▸ **Problem details**
The lines to copy are those with "appeared" in them. Pull each one from the entries below.

[Scene images with change listings]
Content starts

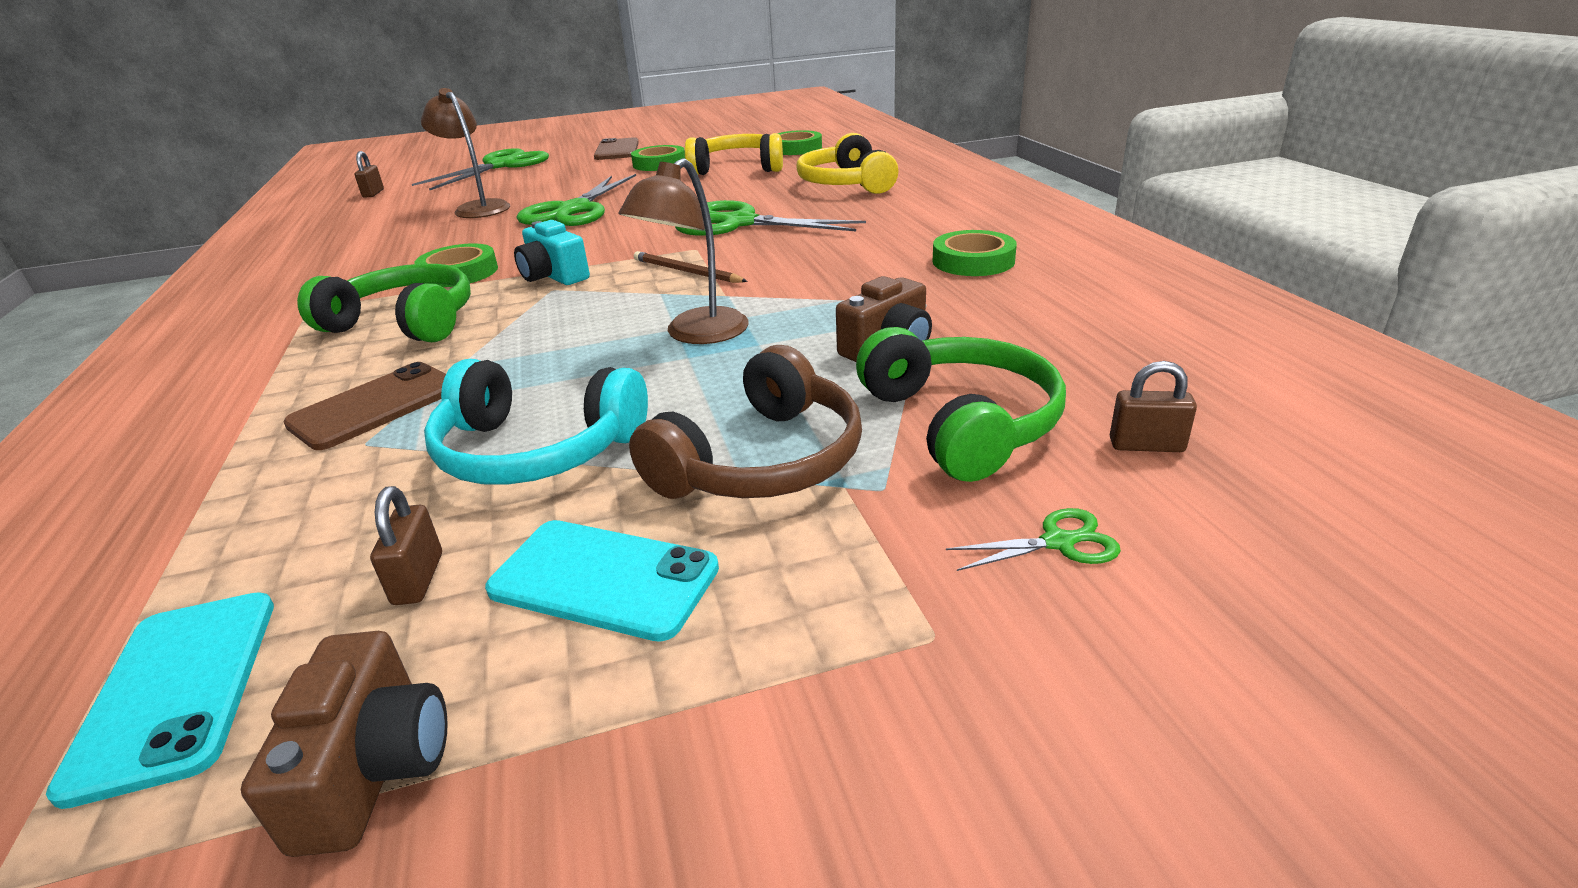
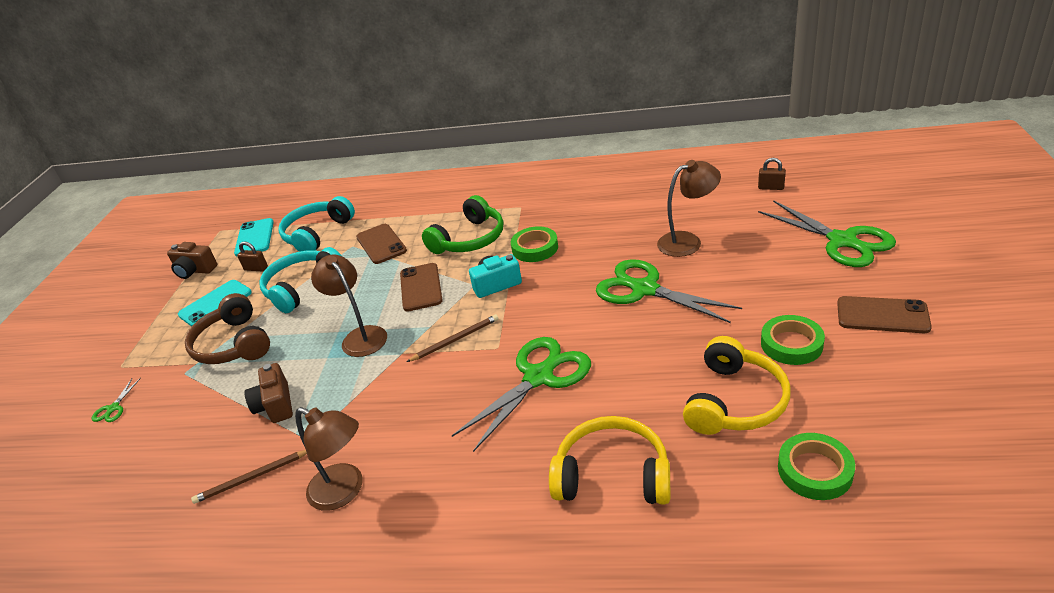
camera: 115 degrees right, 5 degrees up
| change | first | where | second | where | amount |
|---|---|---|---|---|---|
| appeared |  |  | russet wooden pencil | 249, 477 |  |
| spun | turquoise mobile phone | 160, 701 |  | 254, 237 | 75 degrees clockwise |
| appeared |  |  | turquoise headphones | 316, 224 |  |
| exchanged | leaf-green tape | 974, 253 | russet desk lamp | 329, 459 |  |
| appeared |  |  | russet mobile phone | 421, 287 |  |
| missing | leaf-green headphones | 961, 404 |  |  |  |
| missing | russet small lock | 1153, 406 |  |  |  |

Content ends

▸ **The completed task**
| appeared |  |  | russet wooden pencil | 249, 477 |  |
| appeared |  |  | turquoise headphones | 316, 224 |  |
| appeared |  |  | russet mobile phone | 421, 287 |  |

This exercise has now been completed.